Work task: Go through the entries below and print, exactly, the lines starting at the one with "red rectangle: (196, 140)" and ending at the one with "red semicircle: (221, 520)", keeping both ends and no others.

Task input:
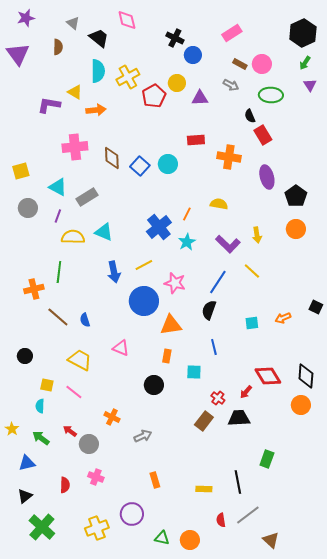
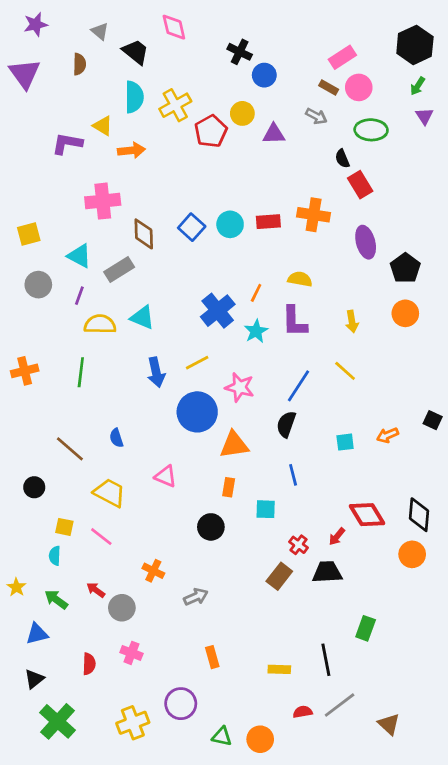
pink rectangle: (232, 33) -> (342, 57), moved
red rectangle: (196, 140) -> (268, 222), moved
brown diamond: (112, 158) -> (144, 234), moved
purple L-shape: (228, 244) -> (294, 322), moved, turned 45
orange cross: (34, 289) -> (25, 371), moved
brown line: (58, 317) -> (70, 449), moved
red semicircle: (221, 520) -> (303, 712), turned 88
brown triangle: (271, 540) -> (389, 724), moved

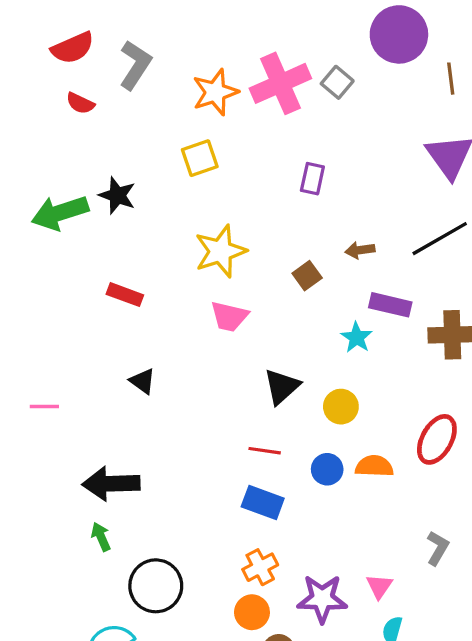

Exercise output:
red rectangle: (196, 140) -> (268, 222), moved
brown diamond: (112, 158) -> (144, 234), moved
purple L-shape: (228, 244) -> (294, 322), moved, turned 45
orange cross: (34, 289) -> (25, 371), moved
brown line: (58, 317) -> (70, 449), moved
red semicircle: (221, 520) -> (303, 712), turned 88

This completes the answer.